[Change detection outputs]
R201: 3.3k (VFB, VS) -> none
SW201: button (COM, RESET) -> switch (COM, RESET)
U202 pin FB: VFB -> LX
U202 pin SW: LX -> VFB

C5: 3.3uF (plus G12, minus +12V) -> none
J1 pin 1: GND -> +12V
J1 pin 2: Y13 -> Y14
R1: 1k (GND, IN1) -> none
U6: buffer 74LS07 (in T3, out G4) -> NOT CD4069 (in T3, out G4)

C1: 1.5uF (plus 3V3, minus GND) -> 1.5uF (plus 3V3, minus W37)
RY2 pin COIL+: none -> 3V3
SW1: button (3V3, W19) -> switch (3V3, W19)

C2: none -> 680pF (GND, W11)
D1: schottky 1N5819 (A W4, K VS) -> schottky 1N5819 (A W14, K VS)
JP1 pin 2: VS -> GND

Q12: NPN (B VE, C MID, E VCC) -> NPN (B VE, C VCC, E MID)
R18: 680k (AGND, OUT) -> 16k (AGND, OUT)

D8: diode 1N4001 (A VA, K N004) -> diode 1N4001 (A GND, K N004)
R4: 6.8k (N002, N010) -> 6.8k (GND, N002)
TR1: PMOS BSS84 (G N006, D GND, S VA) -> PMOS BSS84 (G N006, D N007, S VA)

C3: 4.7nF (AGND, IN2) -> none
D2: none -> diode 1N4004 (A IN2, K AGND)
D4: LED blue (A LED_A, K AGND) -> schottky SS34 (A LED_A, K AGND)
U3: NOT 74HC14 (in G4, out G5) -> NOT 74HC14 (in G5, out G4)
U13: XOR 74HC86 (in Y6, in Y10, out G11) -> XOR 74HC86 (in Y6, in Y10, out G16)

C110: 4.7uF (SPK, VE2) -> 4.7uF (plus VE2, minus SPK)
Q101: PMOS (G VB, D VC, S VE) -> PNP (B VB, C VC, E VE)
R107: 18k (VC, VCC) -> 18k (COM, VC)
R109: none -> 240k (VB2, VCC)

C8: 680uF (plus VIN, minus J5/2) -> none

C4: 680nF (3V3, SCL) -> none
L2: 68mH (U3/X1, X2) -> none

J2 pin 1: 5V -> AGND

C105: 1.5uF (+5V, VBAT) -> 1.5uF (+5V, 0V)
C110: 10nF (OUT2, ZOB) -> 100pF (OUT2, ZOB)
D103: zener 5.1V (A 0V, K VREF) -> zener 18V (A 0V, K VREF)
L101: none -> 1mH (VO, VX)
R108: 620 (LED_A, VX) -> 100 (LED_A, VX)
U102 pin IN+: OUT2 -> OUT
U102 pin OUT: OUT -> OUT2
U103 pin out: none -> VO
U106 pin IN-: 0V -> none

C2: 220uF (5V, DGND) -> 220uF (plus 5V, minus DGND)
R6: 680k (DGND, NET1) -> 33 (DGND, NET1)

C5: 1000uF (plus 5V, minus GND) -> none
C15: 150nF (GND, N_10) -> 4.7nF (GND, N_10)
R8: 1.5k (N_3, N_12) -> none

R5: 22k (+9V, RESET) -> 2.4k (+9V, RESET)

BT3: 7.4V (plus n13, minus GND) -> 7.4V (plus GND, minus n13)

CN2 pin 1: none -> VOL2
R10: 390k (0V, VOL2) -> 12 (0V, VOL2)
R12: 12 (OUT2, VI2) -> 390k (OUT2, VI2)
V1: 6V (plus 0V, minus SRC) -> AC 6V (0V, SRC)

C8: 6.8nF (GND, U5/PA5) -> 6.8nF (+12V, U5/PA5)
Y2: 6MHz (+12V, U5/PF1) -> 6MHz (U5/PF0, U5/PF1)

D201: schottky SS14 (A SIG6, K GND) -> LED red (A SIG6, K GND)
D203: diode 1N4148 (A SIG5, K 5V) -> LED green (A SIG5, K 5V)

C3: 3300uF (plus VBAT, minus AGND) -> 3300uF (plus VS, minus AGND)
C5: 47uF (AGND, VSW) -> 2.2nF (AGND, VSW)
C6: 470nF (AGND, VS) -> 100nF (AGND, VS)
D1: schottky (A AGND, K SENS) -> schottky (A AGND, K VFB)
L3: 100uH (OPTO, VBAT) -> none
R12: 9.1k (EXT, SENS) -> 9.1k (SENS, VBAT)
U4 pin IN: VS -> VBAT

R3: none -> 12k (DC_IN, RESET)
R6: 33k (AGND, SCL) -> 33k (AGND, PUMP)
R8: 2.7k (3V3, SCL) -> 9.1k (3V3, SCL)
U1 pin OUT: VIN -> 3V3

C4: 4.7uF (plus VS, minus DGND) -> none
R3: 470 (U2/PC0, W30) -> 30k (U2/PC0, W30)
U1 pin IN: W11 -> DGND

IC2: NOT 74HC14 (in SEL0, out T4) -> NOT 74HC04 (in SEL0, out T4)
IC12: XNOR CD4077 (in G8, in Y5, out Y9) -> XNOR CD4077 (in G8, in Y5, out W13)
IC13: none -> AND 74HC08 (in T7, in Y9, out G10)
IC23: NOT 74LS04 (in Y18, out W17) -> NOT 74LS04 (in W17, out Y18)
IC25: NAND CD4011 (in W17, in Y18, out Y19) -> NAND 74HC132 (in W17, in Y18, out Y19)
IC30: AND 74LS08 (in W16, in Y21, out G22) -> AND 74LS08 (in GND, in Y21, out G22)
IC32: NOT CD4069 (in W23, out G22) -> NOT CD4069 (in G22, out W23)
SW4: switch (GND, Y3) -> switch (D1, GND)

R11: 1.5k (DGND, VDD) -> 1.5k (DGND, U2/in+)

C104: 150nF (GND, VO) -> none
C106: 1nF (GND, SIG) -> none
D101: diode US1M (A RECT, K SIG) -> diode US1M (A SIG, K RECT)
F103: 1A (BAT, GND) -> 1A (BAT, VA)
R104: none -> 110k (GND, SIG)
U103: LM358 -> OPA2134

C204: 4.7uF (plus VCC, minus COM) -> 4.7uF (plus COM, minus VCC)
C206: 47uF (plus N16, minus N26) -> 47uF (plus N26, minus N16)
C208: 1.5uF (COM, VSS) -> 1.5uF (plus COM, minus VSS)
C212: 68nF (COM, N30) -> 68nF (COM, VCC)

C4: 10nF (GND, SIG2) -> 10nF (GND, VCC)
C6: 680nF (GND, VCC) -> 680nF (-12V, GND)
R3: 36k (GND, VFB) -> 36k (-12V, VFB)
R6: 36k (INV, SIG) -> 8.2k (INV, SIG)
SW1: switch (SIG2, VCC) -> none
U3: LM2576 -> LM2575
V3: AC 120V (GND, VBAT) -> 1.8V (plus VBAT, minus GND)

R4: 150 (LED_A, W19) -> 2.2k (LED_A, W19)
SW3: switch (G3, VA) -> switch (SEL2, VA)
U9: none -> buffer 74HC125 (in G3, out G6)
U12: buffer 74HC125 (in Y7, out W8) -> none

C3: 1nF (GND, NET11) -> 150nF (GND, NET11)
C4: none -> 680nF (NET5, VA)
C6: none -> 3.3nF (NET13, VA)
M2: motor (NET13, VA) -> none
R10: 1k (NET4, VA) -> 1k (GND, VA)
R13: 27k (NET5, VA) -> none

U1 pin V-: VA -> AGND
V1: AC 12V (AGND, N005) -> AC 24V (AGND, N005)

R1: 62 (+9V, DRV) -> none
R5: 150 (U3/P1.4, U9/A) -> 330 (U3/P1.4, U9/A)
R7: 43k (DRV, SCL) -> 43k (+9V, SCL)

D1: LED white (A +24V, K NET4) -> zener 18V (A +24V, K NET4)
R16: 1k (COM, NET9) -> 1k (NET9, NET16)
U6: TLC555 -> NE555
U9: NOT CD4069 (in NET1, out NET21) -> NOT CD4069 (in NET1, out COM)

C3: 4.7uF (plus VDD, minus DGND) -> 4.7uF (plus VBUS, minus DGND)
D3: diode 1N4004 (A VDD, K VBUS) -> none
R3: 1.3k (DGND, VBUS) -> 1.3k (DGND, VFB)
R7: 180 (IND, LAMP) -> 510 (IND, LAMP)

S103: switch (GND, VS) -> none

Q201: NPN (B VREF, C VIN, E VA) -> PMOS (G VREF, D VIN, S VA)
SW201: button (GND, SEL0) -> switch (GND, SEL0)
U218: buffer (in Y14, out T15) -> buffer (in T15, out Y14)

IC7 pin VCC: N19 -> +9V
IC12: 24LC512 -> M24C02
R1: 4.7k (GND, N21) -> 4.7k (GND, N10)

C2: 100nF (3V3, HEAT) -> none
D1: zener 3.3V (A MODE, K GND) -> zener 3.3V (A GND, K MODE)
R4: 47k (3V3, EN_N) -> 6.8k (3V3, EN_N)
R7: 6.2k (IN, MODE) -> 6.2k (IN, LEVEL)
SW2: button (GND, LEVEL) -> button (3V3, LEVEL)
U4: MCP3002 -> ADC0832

* [EXERCISE DESCRIPTION]: Take the stretch of lines above from the one containing "D1: schottky 1N5819" through the one containing "D8: diode 1N4001" and repeat it exactly, adding no other line.

* [RESPONSE TO THIS EXERCISE]:
D1: schottky 1N5819 (A W4, K VS) -> schottky 1N5819 (A W14, K VS)
JP1 pin 2: VS -> GND

Q12: NPN (B VE, C MID, E VCC) -> NPN (B VE, C VCC, E MID)
R18: 680k (AGND, OUT) -> 16k (AGND, OUT)

D8: diode 1N4001 (A VA, K N004) -> diode 1N4001 (A GND, K N004)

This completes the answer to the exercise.